Extracted data entries:
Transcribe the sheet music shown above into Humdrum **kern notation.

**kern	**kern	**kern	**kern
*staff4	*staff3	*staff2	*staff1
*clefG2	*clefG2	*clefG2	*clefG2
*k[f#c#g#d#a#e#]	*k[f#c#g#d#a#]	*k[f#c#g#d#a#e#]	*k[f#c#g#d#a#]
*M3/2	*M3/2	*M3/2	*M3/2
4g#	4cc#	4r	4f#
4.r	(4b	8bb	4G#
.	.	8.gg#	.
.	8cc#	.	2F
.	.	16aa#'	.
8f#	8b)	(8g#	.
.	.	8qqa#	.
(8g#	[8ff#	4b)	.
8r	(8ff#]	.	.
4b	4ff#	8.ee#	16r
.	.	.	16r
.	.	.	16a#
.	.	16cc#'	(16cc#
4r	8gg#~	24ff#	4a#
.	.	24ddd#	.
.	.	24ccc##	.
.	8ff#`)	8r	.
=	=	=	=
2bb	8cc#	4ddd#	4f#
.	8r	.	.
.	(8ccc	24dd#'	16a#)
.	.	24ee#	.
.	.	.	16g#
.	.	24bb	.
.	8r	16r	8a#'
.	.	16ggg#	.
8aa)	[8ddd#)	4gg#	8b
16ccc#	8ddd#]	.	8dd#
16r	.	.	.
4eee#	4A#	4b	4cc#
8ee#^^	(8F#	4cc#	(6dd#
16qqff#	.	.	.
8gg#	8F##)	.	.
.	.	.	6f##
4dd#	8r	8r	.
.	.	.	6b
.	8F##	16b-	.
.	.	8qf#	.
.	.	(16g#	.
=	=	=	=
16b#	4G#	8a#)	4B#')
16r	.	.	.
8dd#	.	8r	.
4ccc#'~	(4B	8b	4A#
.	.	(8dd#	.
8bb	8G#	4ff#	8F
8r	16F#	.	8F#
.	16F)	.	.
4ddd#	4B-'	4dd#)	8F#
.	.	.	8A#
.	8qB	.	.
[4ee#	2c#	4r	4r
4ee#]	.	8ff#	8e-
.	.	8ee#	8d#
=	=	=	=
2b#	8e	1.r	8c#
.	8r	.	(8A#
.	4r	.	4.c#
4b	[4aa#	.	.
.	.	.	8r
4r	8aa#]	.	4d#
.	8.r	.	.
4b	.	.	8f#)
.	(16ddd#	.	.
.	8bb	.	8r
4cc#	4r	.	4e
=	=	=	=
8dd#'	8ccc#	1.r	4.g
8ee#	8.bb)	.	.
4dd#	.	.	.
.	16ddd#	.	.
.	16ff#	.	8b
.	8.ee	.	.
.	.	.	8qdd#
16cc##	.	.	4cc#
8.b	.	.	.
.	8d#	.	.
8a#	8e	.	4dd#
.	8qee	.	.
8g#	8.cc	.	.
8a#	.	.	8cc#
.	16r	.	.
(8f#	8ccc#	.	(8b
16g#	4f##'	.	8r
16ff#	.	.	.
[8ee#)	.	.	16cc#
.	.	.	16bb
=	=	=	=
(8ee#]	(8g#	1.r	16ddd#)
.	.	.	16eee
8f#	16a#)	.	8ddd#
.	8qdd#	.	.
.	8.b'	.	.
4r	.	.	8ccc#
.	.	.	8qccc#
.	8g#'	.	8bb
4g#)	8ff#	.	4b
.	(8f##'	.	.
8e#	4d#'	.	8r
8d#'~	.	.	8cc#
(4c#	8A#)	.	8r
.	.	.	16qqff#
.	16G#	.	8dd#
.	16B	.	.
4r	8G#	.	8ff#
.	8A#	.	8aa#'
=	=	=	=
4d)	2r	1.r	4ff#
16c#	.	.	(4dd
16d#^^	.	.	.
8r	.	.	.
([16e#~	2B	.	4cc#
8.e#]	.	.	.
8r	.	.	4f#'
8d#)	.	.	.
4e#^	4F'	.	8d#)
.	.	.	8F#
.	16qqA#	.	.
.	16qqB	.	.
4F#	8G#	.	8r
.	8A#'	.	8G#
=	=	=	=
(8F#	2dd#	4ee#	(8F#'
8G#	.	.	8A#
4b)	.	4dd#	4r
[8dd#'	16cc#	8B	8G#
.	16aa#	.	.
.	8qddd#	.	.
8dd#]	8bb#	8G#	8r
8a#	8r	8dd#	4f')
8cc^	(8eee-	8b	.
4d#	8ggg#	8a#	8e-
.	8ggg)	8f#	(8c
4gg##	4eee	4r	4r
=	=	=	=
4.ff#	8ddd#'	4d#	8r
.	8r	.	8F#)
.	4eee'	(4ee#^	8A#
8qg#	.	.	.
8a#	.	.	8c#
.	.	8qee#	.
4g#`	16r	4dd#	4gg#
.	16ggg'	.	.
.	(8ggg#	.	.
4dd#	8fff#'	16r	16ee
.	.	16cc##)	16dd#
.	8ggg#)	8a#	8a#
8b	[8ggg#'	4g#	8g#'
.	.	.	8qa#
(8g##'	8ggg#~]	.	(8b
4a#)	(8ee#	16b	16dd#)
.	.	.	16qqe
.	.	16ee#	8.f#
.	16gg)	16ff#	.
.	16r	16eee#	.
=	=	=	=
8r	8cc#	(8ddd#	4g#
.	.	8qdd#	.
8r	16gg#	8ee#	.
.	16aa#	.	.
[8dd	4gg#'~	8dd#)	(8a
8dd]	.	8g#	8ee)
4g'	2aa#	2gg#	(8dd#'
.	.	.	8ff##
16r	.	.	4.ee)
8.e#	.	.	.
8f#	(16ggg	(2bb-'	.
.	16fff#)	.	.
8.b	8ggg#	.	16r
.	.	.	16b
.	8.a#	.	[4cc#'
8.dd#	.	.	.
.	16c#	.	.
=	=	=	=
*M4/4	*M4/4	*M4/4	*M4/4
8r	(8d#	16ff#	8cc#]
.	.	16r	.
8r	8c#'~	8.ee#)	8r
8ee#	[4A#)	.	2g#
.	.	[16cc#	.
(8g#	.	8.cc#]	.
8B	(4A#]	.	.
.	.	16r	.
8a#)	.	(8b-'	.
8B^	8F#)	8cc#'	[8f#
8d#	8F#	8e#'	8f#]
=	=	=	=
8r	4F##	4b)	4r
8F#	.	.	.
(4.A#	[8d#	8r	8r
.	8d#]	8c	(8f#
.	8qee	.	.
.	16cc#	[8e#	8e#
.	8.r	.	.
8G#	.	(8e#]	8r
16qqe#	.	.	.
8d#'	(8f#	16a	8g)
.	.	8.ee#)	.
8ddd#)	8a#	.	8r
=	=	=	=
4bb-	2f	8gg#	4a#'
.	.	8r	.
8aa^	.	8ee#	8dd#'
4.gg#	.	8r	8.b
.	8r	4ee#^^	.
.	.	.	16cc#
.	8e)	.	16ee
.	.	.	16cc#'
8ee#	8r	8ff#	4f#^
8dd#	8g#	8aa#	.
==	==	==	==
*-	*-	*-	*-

TASK STATEMENT ▸
Count the lines in the records above that contain the string "kern". Give only the number.

RESULT OF THE EXERCISE ▸
2